What you need to do
Return, word for word, only the lines of the data below that lie between the line with "purple trapezoid at" and the line with "green line at (241, 1371): moved 2 px up", those two lines included.

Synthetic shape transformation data
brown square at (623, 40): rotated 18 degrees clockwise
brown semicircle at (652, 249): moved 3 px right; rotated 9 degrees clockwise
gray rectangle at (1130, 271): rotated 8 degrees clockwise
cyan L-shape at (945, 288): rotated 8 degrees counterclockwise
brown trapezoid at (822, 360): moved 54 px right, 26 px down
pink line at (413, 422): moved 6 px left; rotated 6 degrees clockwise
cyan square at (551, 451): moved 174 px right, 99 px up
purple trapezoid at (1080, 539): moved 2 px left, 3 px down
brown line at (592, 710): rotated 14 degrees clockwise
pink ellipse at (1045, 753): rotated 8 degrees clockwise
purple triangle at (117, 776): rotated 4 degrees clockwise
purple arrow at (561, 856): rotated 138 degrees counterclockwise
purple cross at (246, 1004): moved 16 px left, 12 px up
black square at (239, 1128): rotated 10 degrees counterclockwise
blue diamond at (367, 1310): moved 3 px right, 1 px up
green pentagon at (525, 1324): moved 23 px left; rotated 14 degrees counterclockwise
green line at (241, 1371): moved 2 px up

---

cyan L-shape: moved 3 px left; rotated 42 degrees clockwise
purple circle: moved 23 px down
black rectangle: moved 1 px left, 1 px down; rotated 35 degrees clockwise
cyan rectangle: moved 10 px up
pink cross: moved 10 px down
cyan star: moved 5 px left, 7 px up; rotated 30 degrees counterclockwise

Solution for this exercise
purple trapezoid at (1080, 539): moved 2 px left, 3 px down
brown line at (592, 710): rotated 14 degrees clockwise
pink ellipse at (1045, 753): rotated 8 degrees clockwise
purple triangle at (117, 776): rotated 4 degrees clockwise
purple arrow at (561, 856): rotated 138 degrees counterclockwise
purple cross at (246, 1004): moved 16 px left, 12 px up
black square at (239, 1128): rotated 10 degrees counterclockwise
blue diamond at (367, 1310): moved 3 px right, 1 px up
green pentagon at (525, 1324): moved 23 px left; rotated 14 degrees counterclockwise
green line at (241, 1371): moved 2 px up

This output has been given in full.